## The input

━━━━

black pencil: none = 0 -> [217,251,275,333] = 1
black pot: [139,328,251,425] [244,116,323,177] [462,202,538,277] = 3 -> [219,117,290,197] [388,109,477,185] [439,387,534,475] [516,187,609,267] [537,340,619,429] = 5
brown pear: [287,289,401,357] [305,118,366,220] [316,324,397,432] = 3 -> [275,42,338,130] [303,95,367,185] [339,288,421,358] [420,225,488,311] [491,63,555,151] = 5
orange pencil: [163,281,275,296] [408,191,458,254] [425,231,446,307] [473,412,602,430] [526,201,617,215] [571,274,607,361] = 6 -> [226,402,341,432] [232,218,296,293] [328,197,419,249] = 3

━━━━

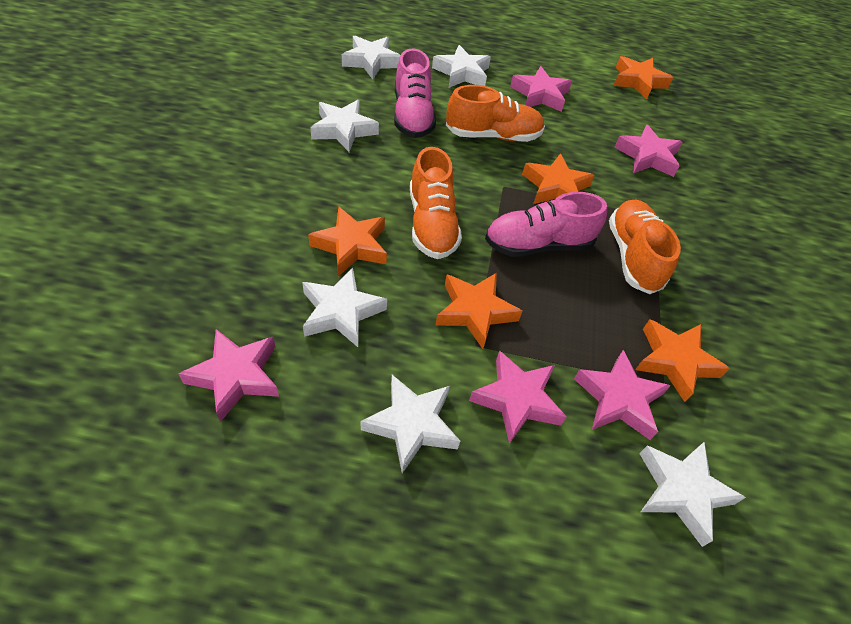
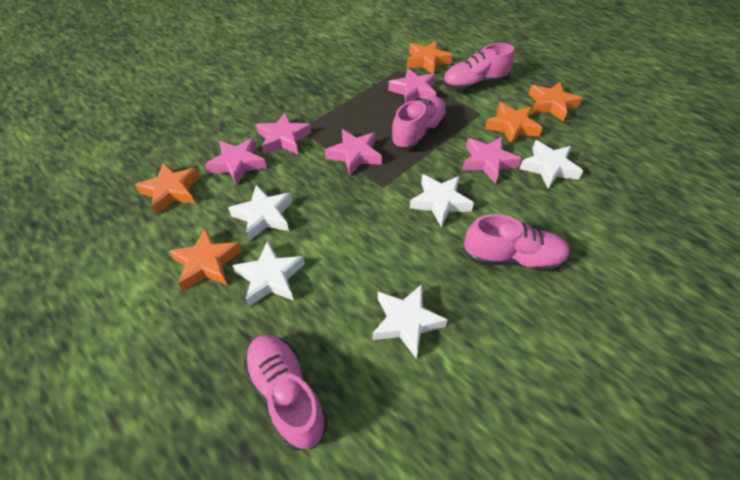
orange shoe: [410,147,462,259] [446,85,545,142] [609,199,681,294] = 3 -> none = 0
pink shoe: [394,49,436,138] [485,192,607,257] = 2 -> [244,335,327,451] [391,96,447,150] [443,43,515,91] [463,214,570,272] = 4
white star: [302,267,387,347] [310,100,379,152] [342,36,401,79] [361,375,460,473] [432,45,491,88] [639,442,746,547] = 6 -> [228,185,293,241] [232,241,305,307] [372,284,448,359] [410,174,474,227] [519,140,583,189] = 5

━━━━

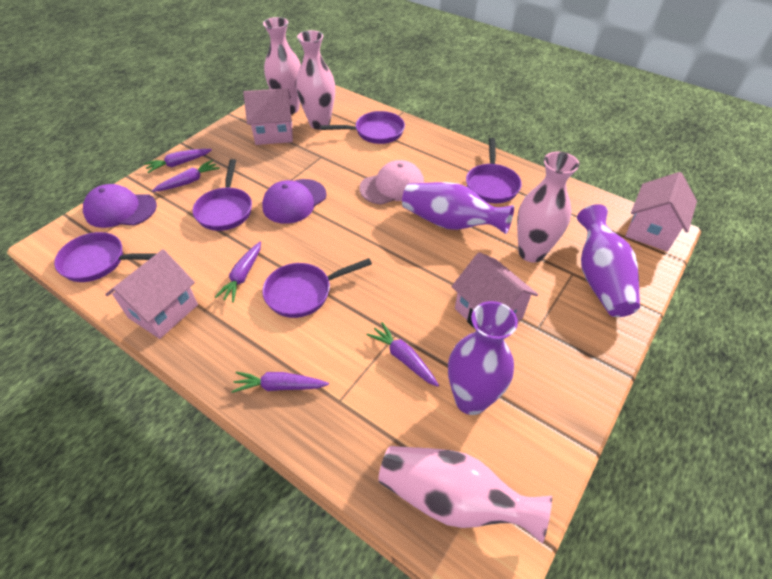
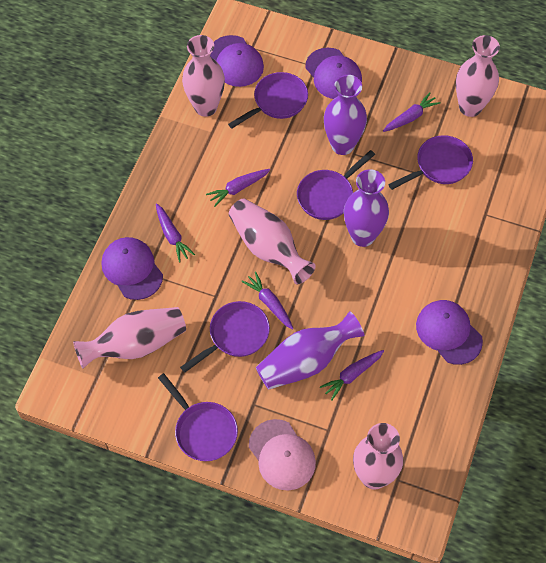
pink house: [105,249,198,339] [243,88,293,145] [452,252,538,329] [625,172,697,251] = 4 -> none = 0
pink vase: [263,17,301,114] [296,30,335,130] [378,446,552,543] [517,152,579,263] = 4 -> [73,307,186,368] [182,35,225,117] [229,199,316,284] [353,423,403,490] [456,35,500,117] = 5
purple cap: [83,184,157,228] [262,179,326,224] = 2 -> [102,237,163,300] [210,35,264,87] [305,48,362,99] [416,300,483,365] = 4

━━━━

## Work task
Only those lines of the entries above that run from the line containing "brown pear: [287,289,401,357]" to the line containing "orange pencil: [163,281,275,296]", both included, should be transcribed exactly.

## Expected output
brown pear: [287,289,401,357] [305,118,366,220] [316,324,397,432] = 3 -> [275,42,338,130] [303,95,367,185] [339,288,421,358] [420,225,488,311] [491,63,555,151] = 5
orange pencil: [163,281,275,296] [408,191,458,254] [425,231,446,307] [473,412,602,430] [526,201,617,215] [571,274,607,361] = 6 -> [226,402,341,432] [232,218,296,293] [328,197,419,249] = 3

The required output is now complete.